Aim of the task: Retype the tail of the data exactly, starting at the line containing "The trophée [orange]" and stopping at the last line.

Data for processing Block Start

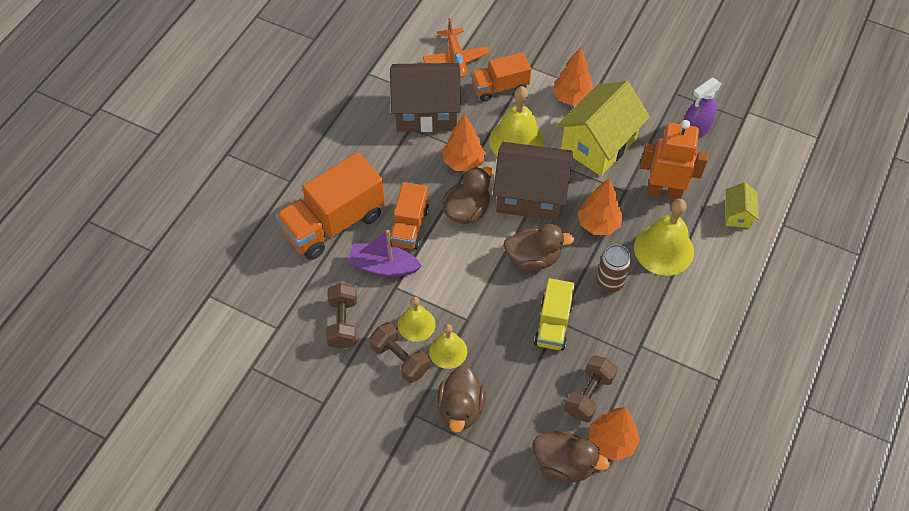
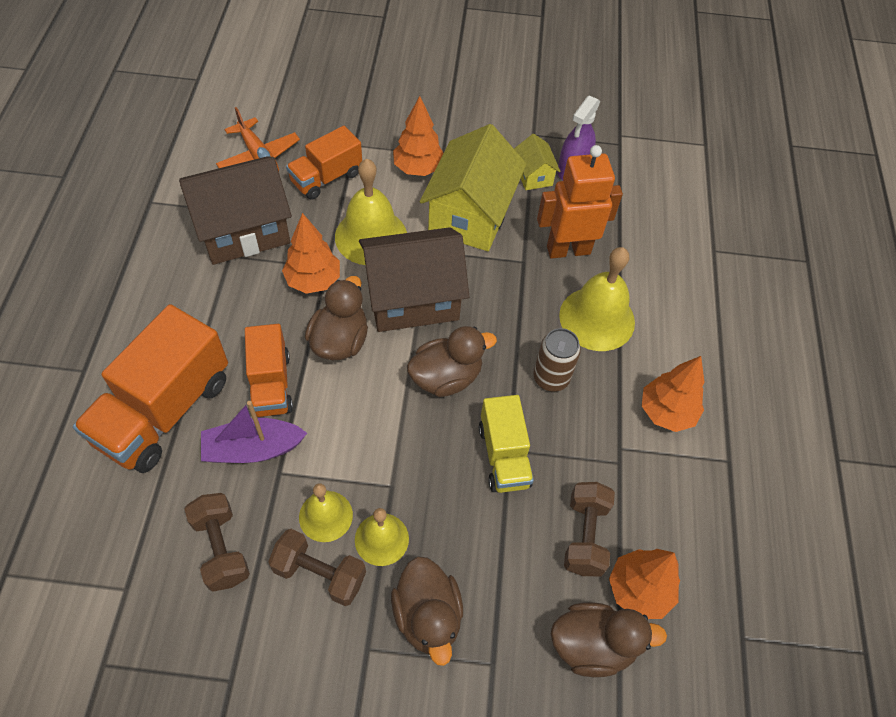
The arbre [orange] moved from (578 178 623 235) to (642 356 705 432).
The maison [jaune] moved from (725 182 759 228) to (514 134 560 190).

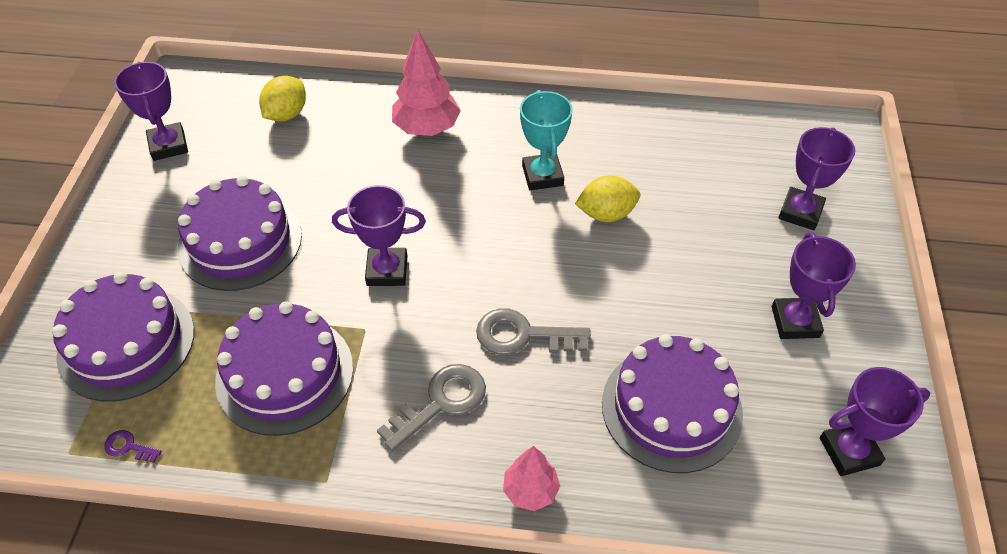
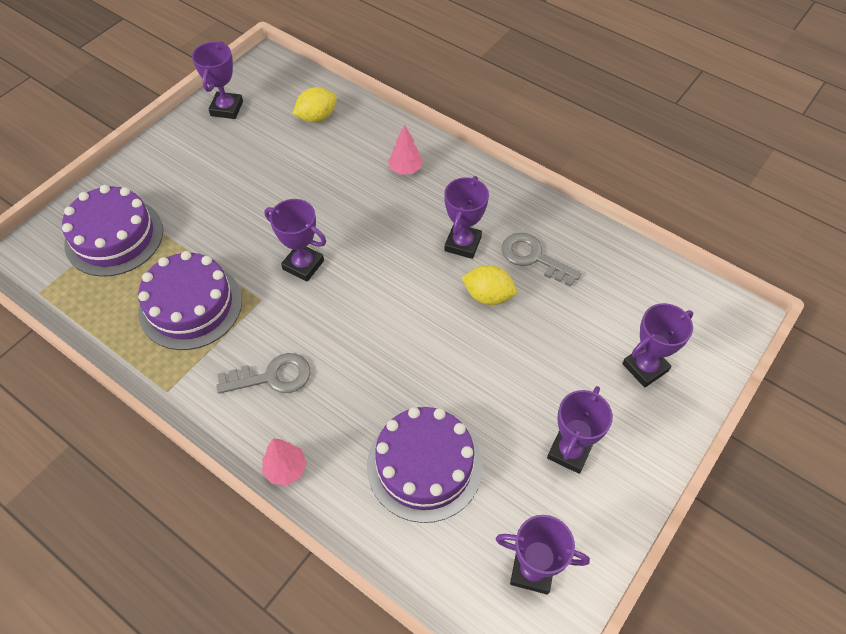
The clé [violet] at (104 430 162 463) disappeared.
The gâteau [violet] at (178 176 302 291) disappeared.
The arbre [rose] at (392 29 461 136) changed to 0.61 times the size.
The clé [gris] moved from (476 308 591 355) to (502 233 581 287).
The trophée [turquoise] at (520 90 573 190) became the trophée [violet] at (444 176 489 259).

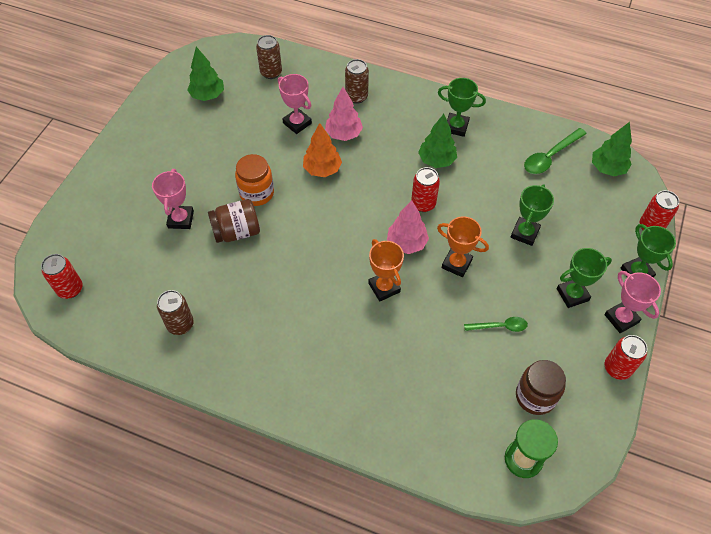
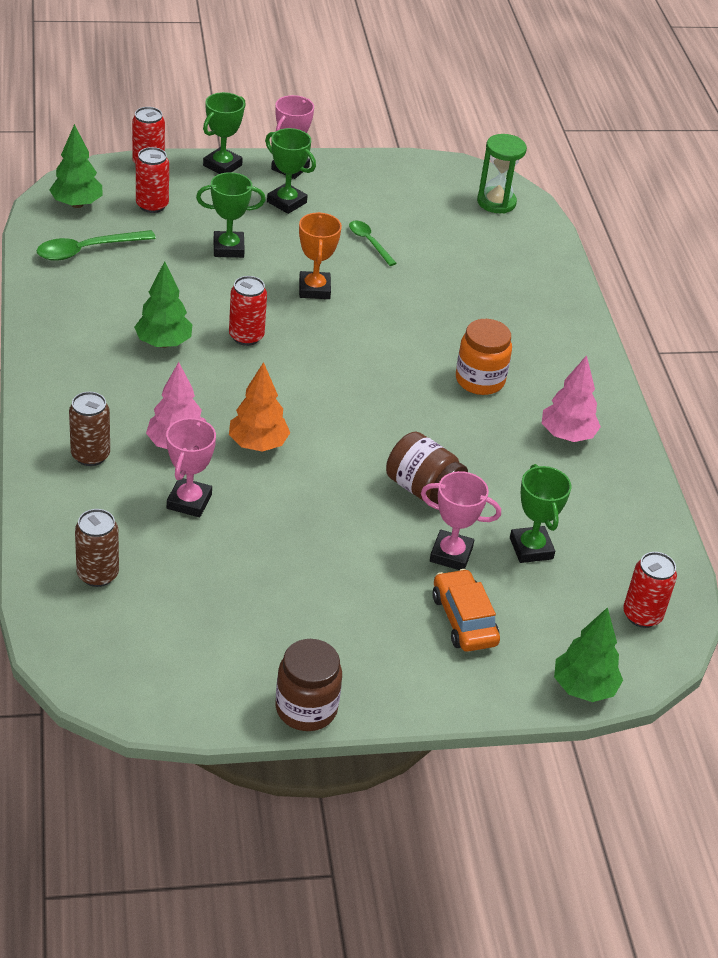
The trophée [rose] at (152 169 194 229) turned 45 degrees clockwise.
The canette [marron] at (157 290 194 335) disappeared.
The arbre [vert] moved from (187 47 224 101) to (554 607 623 702).
The bocal [orange] moved from (235 154 274 206) to (456 319 512 395).
The trophée [orange] at (368 239 404 302) disappeared.
The arbre [rose] moved from (387 200 429 254) to (542 355 601 442).
The trophée [vert] moved from (438 78 486 137) to (510 464 571 563).
The bocal [marron] moved from (516 360 566 415) to (276 639 342 731).
The cuillère [vert] at (524 128 587 174) turned 135 degrees clockwise.
The canette [rouge] moved from (605 335 647 380) to (136 147 169 213).
The voiture [orange] at (432 569 500 652) appeared.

Data for processing Block End

Written answer:
The trophée [orange] at (368 239 404 302) disappeared.
The arbre [rose] moved from (387 200 429 254) to (542 355 601 442).
The trophée [vert] moved from (438 78 486 137) to (510 464 571 563).
The bocal [marron] moved from (516 360 566 415) to (276 639 342 731).
The cuillère [vert] at (524 128 587 174) turned 135 degrees clockwise.
The canette [rouge] moved from (605 335 647 380) to (136 147 169 213).
The voiture [orange] at (432 569 500 652) appeared.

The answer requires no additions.